Your objective:
Transcribe the full listing below, word for word, without pictures.
⁂
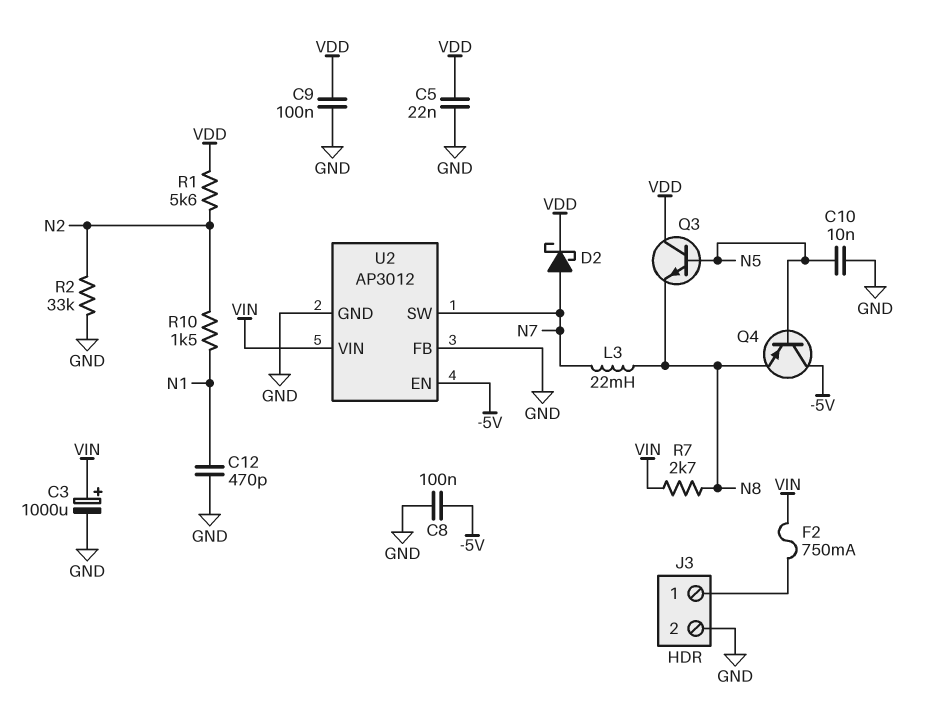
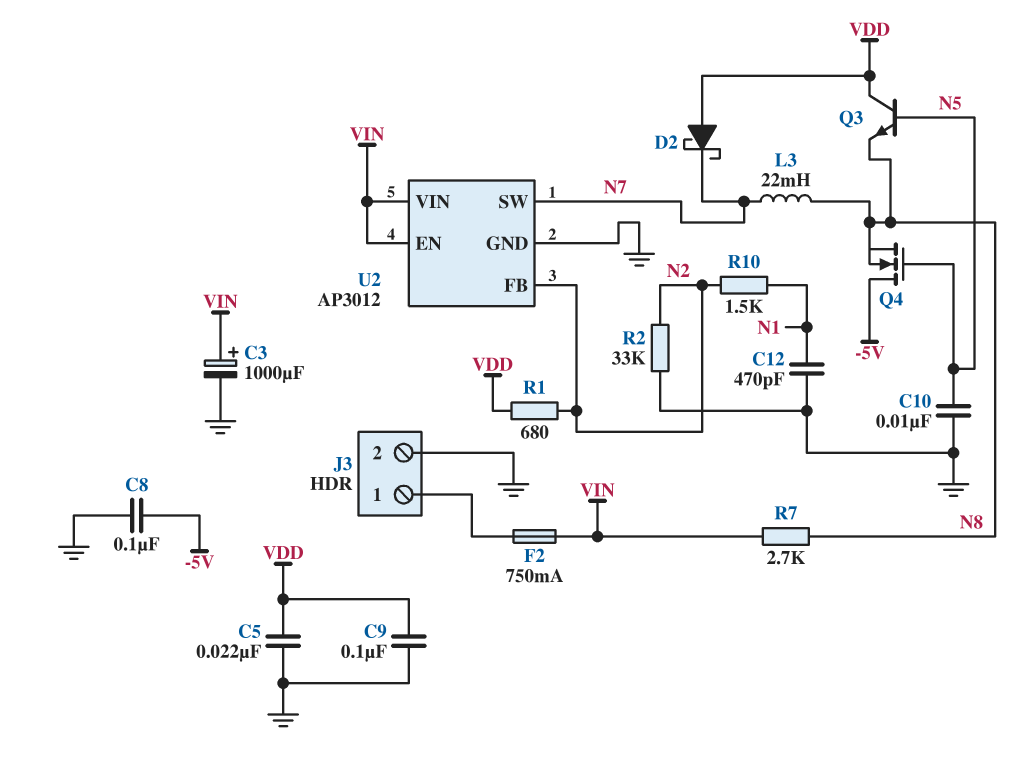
D2: schottky (A N7, K VDD) -> schottky (A VDD, K N7)
Q4: PNP (B N5, C -5V, E N8) -> NMOS (G N5, D -5V, S N8)
R1: 5.6k (N2, VDD) -> 680 (N2, VDD)
U2 pin EN: -5V -> VIN
U2 pin FB: GND -> N2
⁂
Exercise output:
D2: schottky (A N7, K VDD) -> schottky (A VDD, K N7)
Q4: PNP (B N5, C -5V, E N8) -> NMOS (G N5, D -5V, S N8)
R1: 5.6k (N2, VDD) -> 680 (N2, VDD)
U2 pin EN: -5V -> VIN
U2 pin FB: GND -> N2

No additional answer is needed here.